• What you will do: Print only the lines from the top of the data through the line with "(427, 254) = (492, 208): brown", both included, skipping every picture.

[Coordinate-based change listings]
■ ■ ■

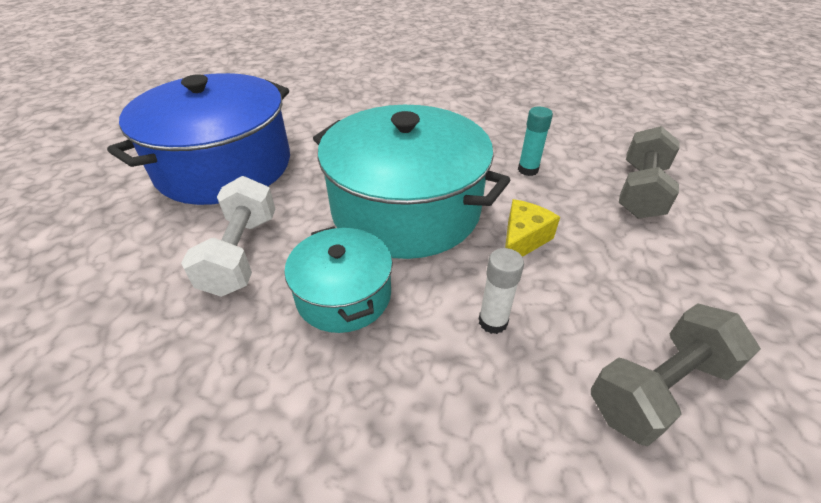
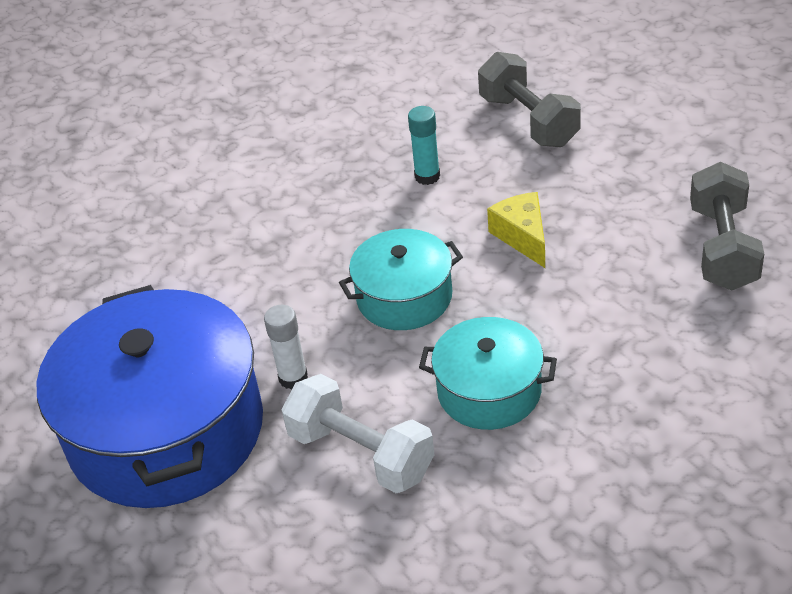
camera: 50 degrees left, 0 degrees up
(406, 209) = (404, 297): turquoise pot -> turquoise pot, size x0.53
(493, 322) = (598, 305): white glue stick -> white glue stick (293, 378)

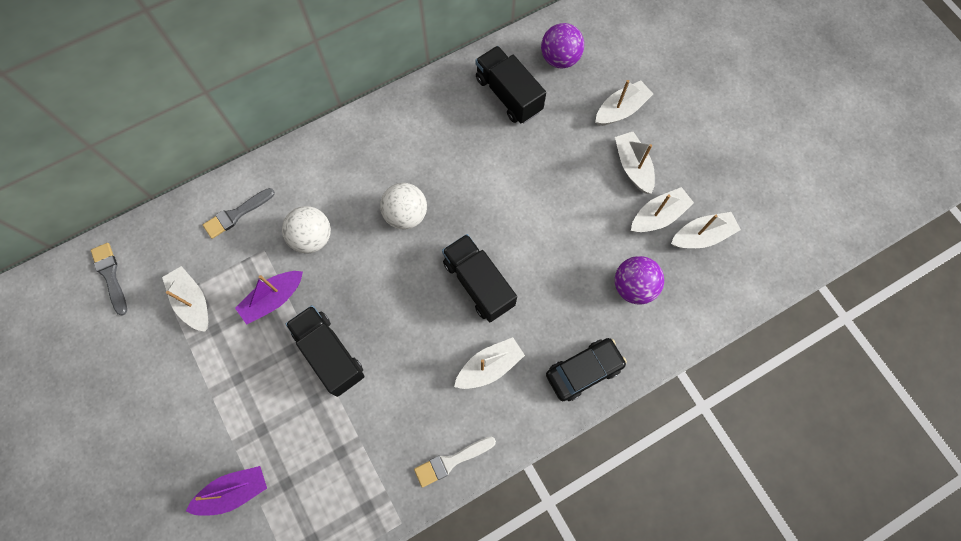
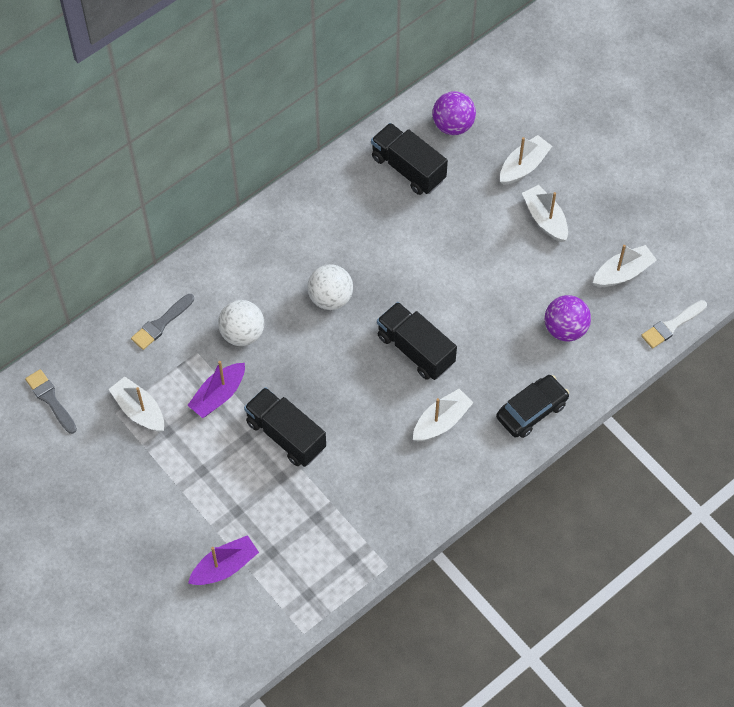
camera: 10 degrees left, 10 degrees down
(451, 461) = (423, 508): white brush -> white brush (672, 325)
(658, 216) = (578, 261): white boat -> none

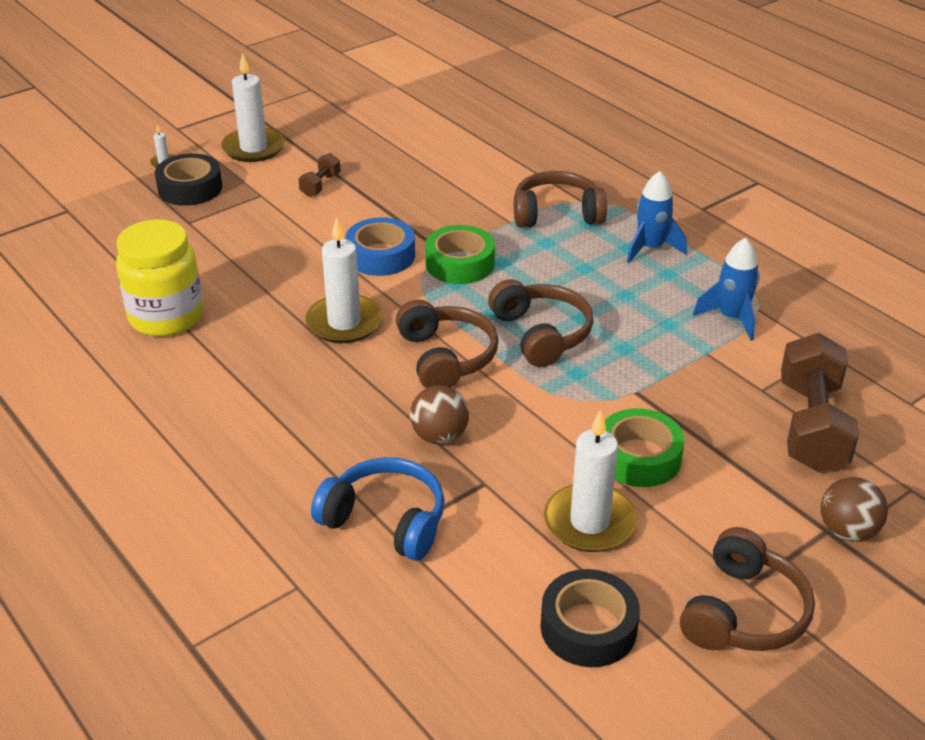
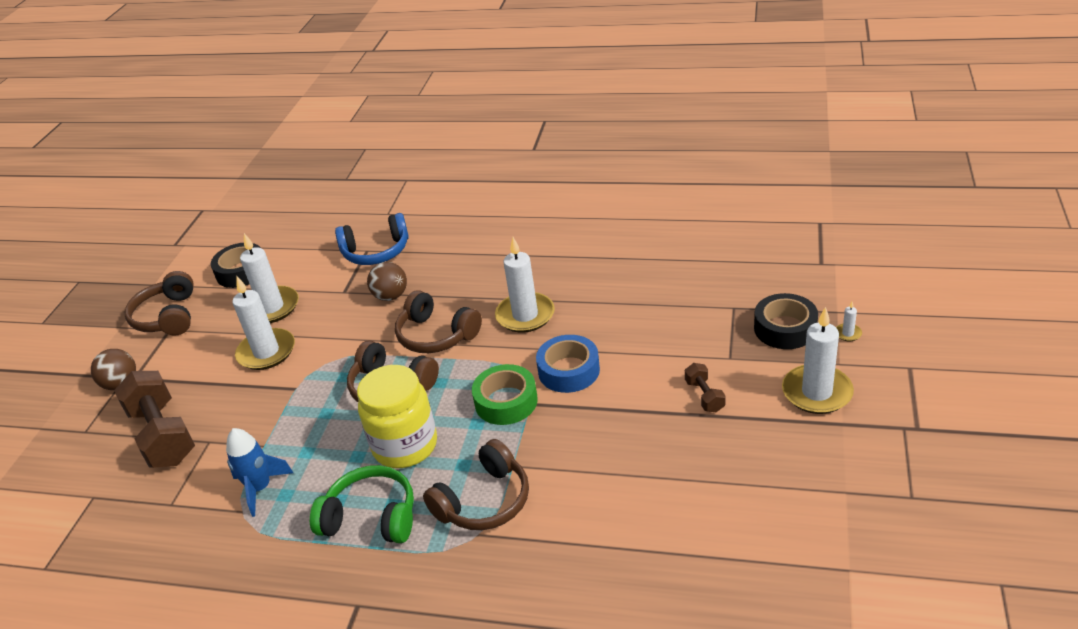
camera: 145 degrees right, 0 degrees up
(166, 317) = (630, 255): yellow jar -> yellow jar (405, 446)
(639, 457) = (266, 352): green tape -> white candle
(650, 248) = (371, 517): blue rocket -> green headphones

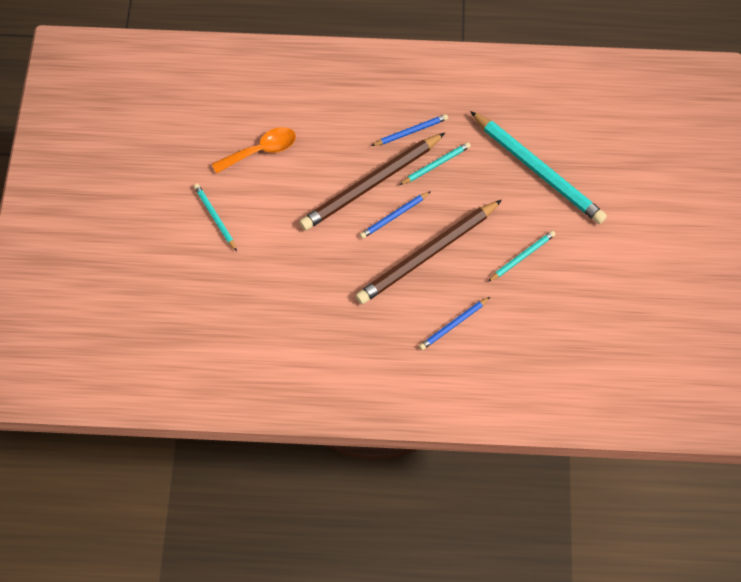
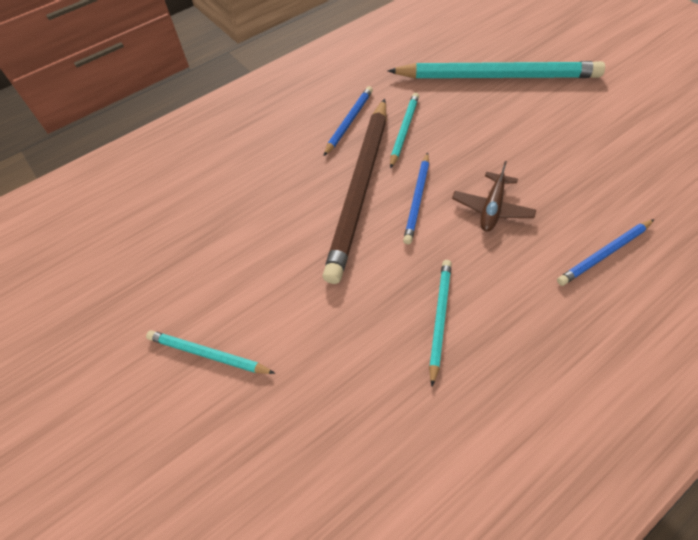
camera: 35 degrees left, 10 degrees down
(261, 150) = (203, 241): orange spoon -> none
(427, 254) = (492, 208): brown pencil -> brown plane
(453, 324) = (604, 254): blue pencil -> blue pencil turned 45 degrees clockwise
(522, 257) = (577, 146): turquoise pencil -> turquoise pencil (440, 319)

■ ■ ■

• Task result:
camera: 50 degrees left, 0 degrees up
(406, 209) = (404, 297): turquoise pot -> turquoise pot, size x0.53
(493, 322) = (598, 305): white glue stick -> white glue stick (293, 378)

camera: 10 degrees left, 10 degrees down
(451, 461) = (423, 508): white brush -> white brush (672, 325)
(658, 216) = (578, 261): white boat -> none

camera: 145 degrees right, 0 degrees up
(166, 317) = (630, 255): yellow jar -> yellow jar (405, 446)
(639, 457) = (266, 352): green tape -> white candle
(650, 248) = (371, 517): blue rocket -> green headphones

camera: 35 degrees left, 10 degrees down
(261, 150) = (203, 241): orange spoon -> none
(427, 254) = (492, 208): brown pencil -> brown plane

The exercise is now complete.